- TASK TO COMPLETE -
The output should be limited to the line holding "blue brick H10:J10" and the lines after it through the end of the entries, each restated exactly.

======== DATA FOR THIS TASK ========

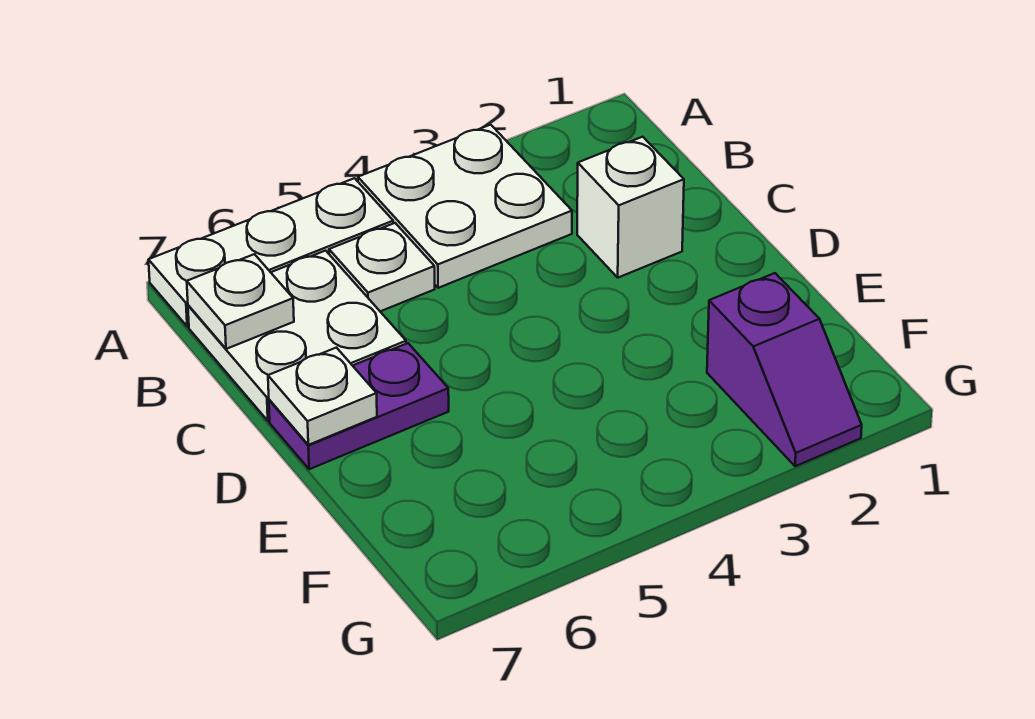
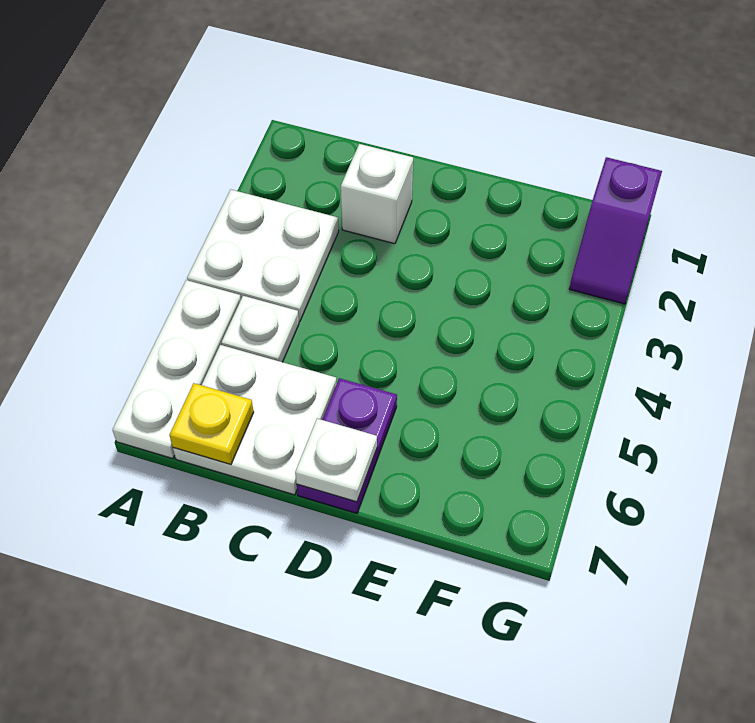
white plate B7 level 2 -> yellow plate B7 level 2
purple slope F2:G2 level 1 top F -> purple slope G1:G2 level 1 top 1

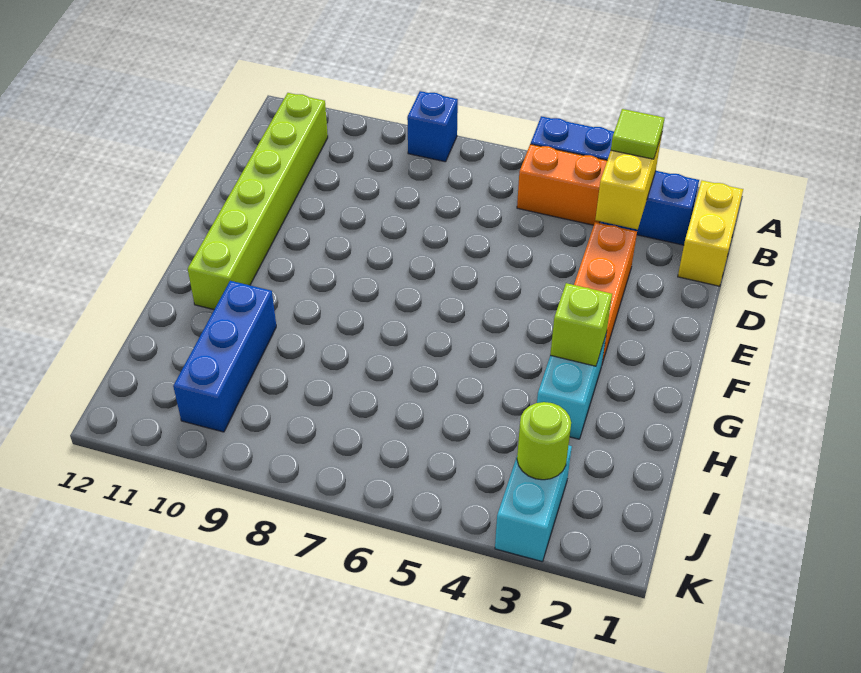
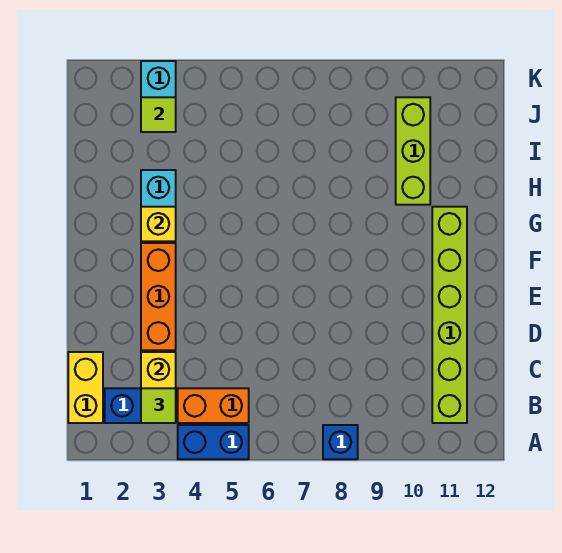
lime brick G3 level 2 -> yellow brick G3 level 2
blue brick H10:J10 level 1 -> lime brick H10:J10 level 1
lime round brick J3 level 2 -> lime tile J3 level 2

========

- WORKED SOLUTION -
blue brick H10:J10 level 1 -> lime brick H10:J10 level 1
lime round brick J3 level 2 -> lime tile J3 level 2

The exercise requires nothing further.